__Problem to work on__:
Write out every record below exactly, leaving the pictures out.

(Collection entries)
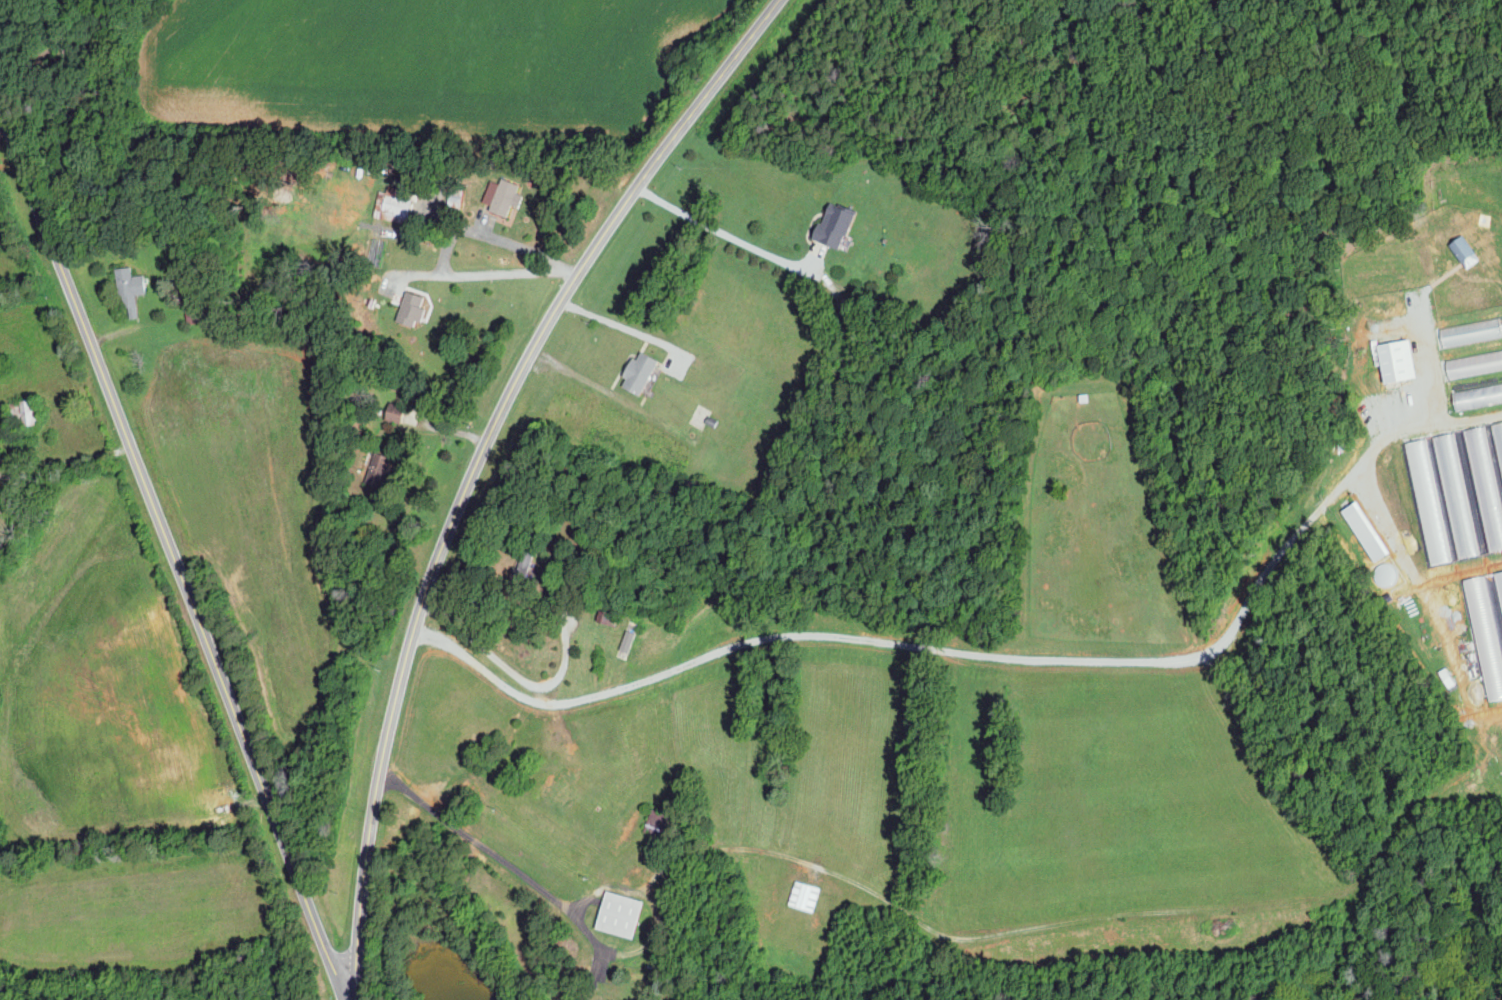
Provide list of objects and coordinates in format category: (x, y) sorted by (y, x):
building: (503, 197)
building: (394, 206)
building: (830, 226)
road: (722, 230)
road: (446, 243)
building: (1464, 248)
building: (128, 290)
building: (409, 309)
road: (613, 322)
building: (1470, 329)
building: (1398, 357)
building: (1475, 364)
building: (636, 372)
building: (1479, 393)
building: (21, 410)
building: (392, 412)
road: (476, 465)
building: (375, 471)
building: (1460, 487)
building: (1361, 524)
road: (173, 555)
building: (1499, 580)
road: (944, 648)
road: (510, 670)
building: (651, 821)
road: (503, 860)
building: (802, 896)
building: (616, 914)

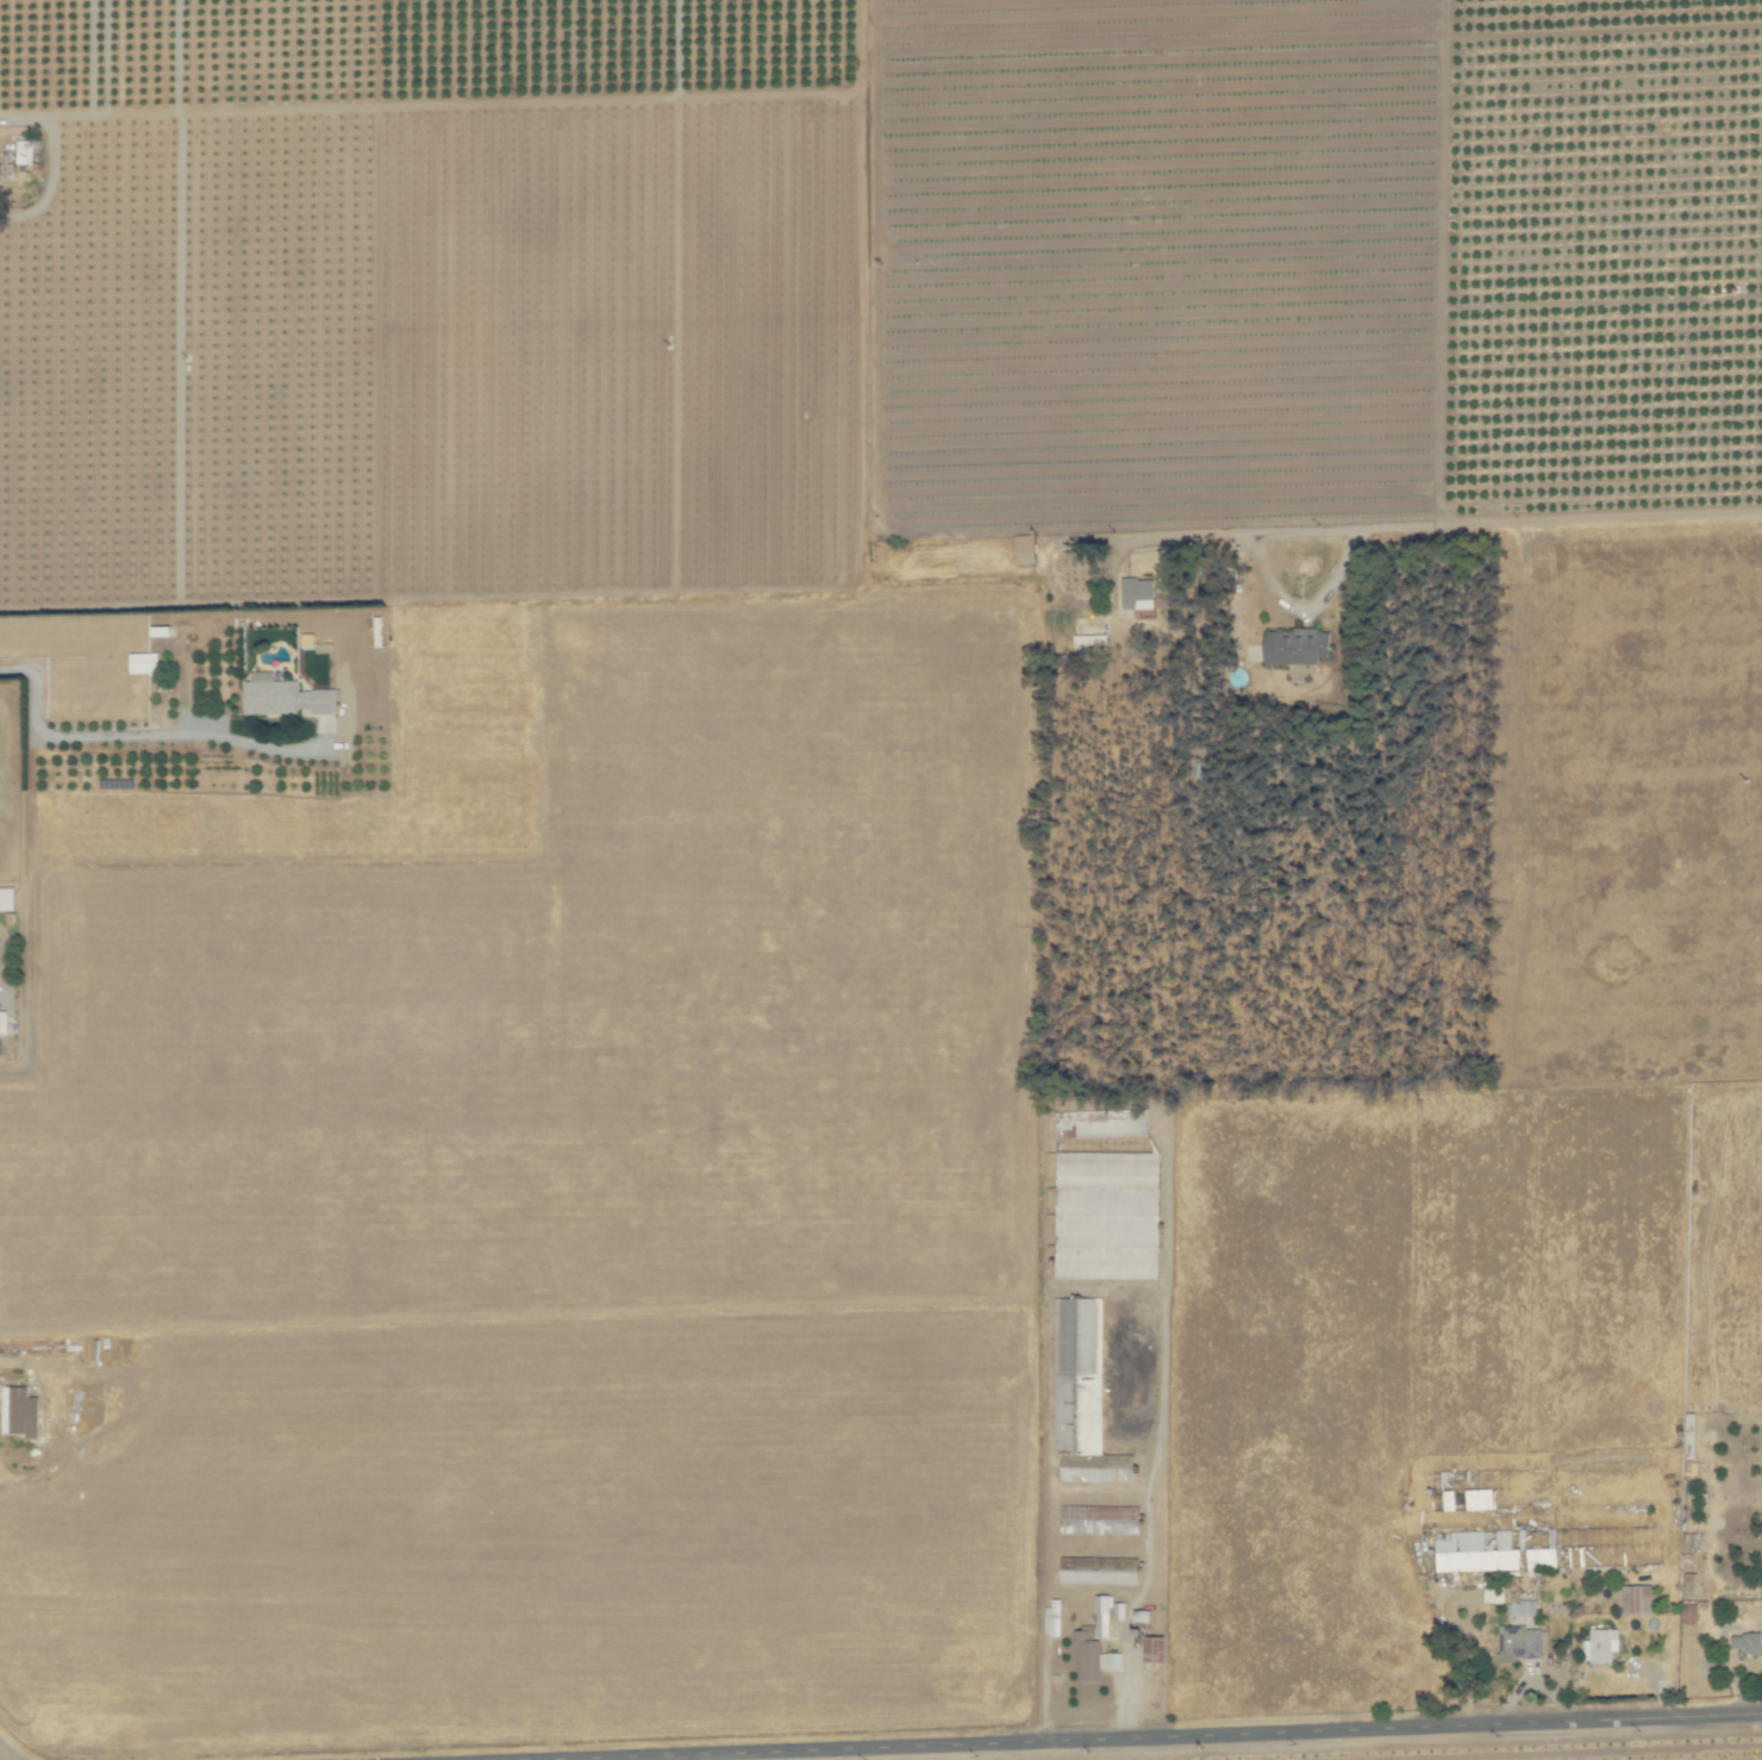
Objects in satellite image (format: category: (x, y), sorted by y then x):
road: (476, 104)
road: (1503, 524)
building: (1024, 550)
building: (1136, 594)
building: (1089, 643)
building: (1295, 647)
building: (142, 663)
building: (282, 697)
road: (117, 737)
crop: (253, 753)
crop: (881, 879)
building: (6, 899)
building: (1103, 1123)
crop: (1057, 1379)
building: (1081, 1392)
building: (57, 1407)
building: (13, 1409)
building: (1098, 1520)
building: (1479, 1551)
building: (1543, 1556)
building: (1493, 1595)
building: (1635, 1599)
building: (1522, 1609)
building: (1117, 1611)
building: (1688, 1615)
building: (1101, 1616)
building: (1052, 1618)
building: (1519, 1643)
building: (1747, 1643)
building: (1600, 1646)
building: (1152, 1649)
building: (1092, 1656)
road: (1045, 1708)
road: (1292, 1737)
road: (5, 1754)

__Response to the task__:
Provide list of objects and coordinates in format category: (x, y) sorted by (y, x):
building: (503, 197)
building: (394, 206)
building: (830, 226)
road: (722, 230)
road: (446, 243)
building: (1464, 248)
building: (128, 290)
building: (409, 309)
road: (613, 322)
building: (1470, 329)
building: (1398, 357)
building: (1475, 364)
building: (636, 372)
building: (1479, 393)
building: (21, 410)
building: (392, 412)
road: (476, 465)
building: (375, 471)
building: (1460, 487)
building: (1361, 524)
road: (173, 555)
building: (1499, 580)
road: (944, 648)
road: (510, 670)
building: (651, 821)
road: (503, 860)
building: (802, 896)
building: (616, 914)

Objects in satellite image (format: category: (x, y), sorted by y then x):
road: (476, 104)
road: (1503, 524)
building: (1024, 550)
building: (1136, 594)
building: (1089, 643)
building: (1295, 647)
building: (142, 663)
building: (282, 697)
road: (117, 737)
crop: (253, 753)
crop: (881, 879)
building: (6, 899)
building: (1103, 1123)
crop: (1057, 1379)
building: (1081, 1392)
building: (57, 1407)
building: (13, 1409)
building: (1098, 1520)
building: (1479, 1551)
building: (1543, 1556)
building: (1493, 1595)
building: (1635, 1599)
building: (1522, 1609)
building: (1117, 1611)
building: (1688, 1615)
building: (1101, 1616)
building: (1052, 1618)
building: (1519, 1643)
building: (1747, 1643)
building: (1600, 1646)
building: (1152, 1649)
building: (1092, 1656)
road: (1045, 1708)
road: (1292, 1737)
road: (5, 1754)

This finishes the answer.